- _DIRECTIONS FOR THIS TASK_
Give back every line of the material below that has the string "counterclockwise".
··· DATA SHOWN
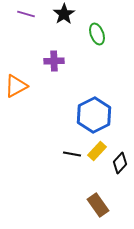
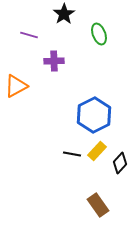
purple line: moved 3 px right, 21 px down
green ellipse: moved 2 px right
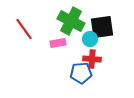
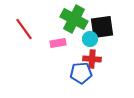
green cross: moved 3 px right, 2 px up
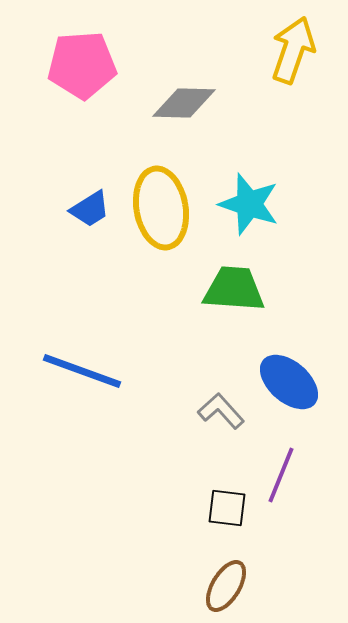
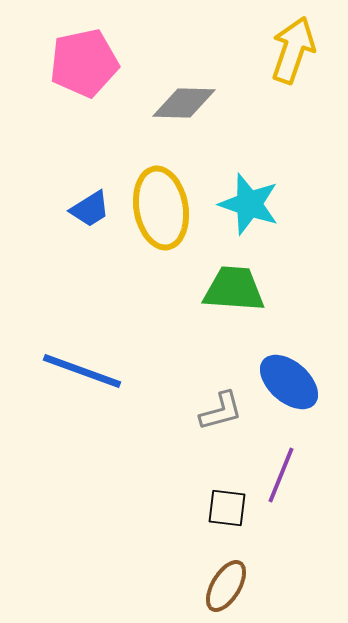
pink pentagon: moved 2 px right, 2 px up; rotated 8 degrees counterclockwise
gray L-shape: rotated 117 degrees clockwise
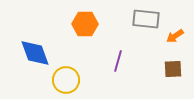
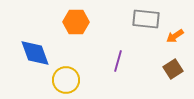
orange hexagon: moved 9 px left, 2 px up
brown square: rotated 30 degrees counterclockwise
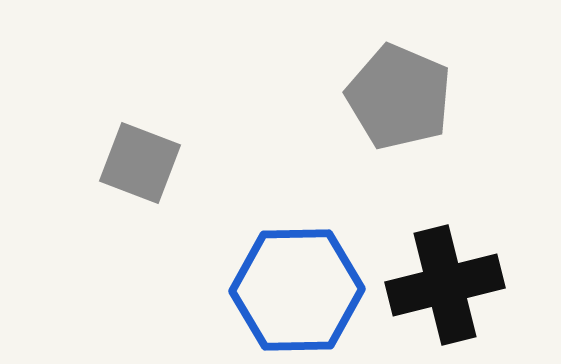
······
- _EXERCISE OUTPUT_
pink pentagon: moved 2 px right, 2 px up; rotated 8 degrees counterclockwise
brown square: rotated 30 degrees counterclockwise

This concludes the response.